* What the task asks *
Retype all of the listing exactly, passing over any picture you find.

==*==

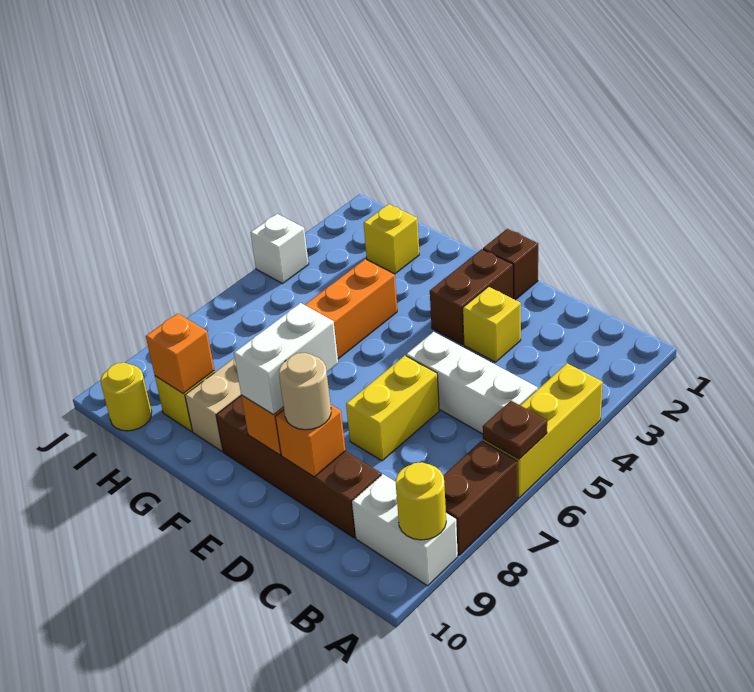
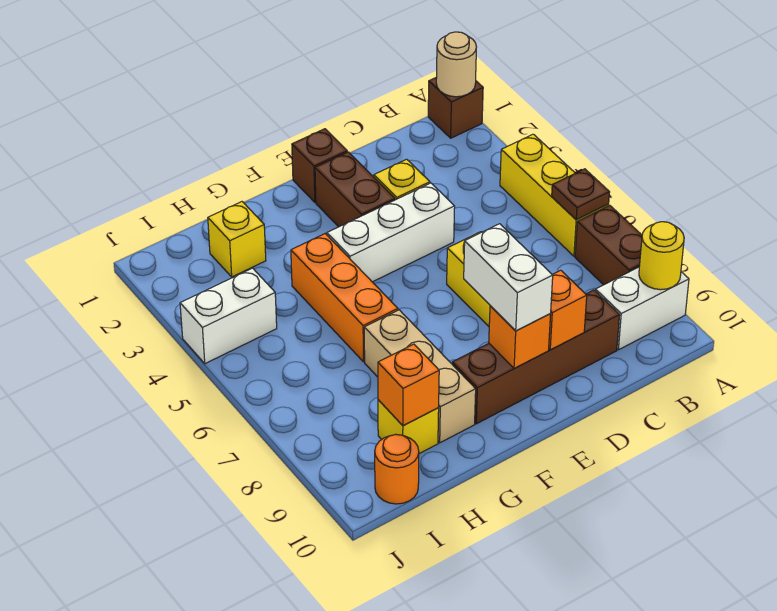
none -> brown brick A1 level 1
white brick B5:D5 level 1 -> white brick D4:F4 level 1
tan round brick D9 level 3 -> tan round brick A1 level 2
yellow round brick I10 level 1 -> orange round brick I10 level 1
white brick J4 level 1 -> white brick I4:J4 level 1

==*==

* Task result *
none -> brown brick A1 level 1
white brick B5:D5 level 1 -> white brick D4:F4 level 1
tan round brick D9 level 3 -> tan round brick A1 level 2
yellow round brick I10 level 1 -> orange round brick I10 level 1
white brick J4 level 1 -> white brick I4:J4 level 1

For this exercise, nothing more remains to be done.